====== Provided data

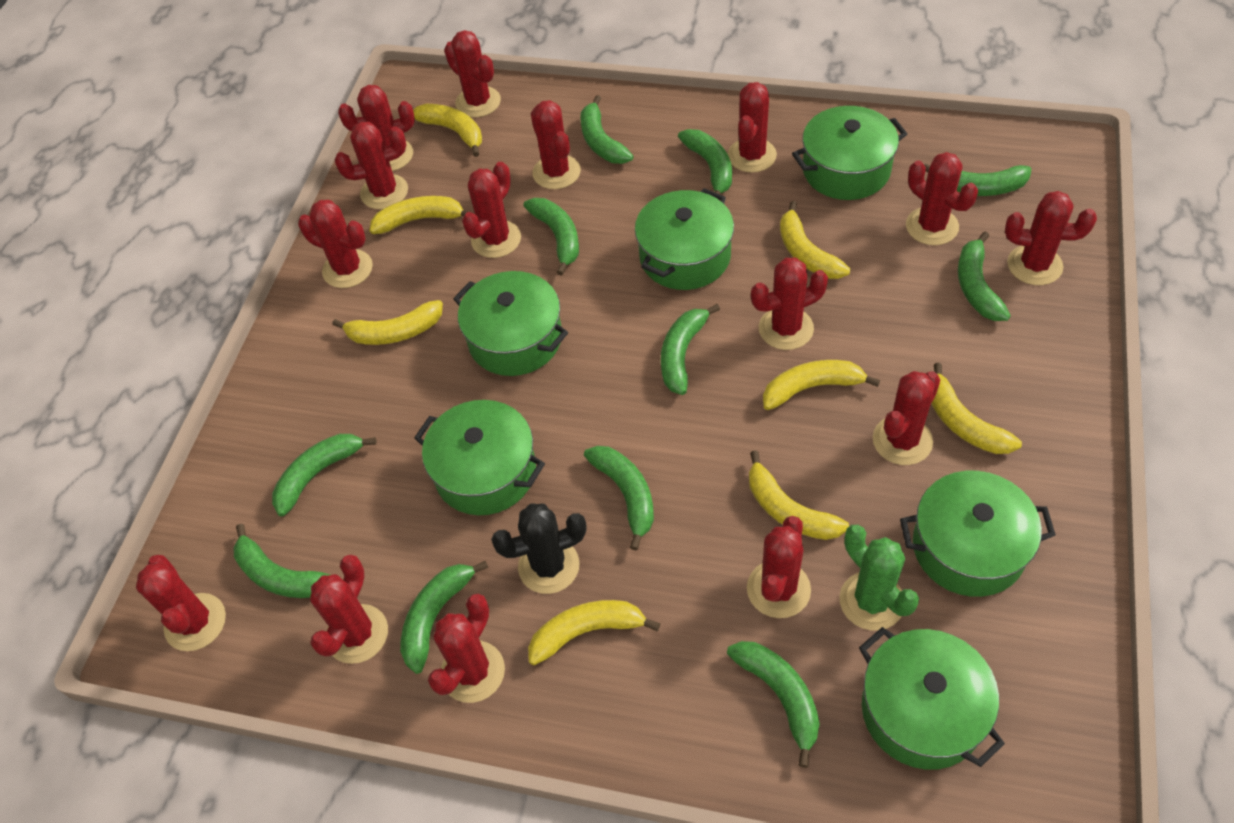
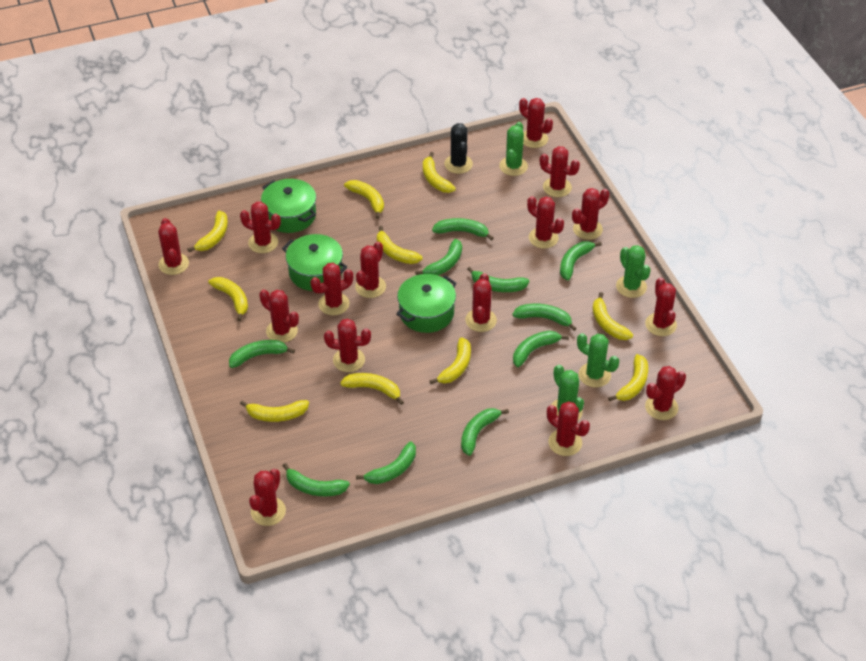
green banana: 11 -> 10
green cactus: 1 -> 4
green pot: 6 -> 3
yellow banana: 8 -> 10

============

**Task:** Return the data verbatim, leaving out the pictures it holds.

**Task solution:**
green banana: 11 -> 10
green cactus: 1 -> 4
green pot: 6 -> 3
yellow banana: 8 -> 10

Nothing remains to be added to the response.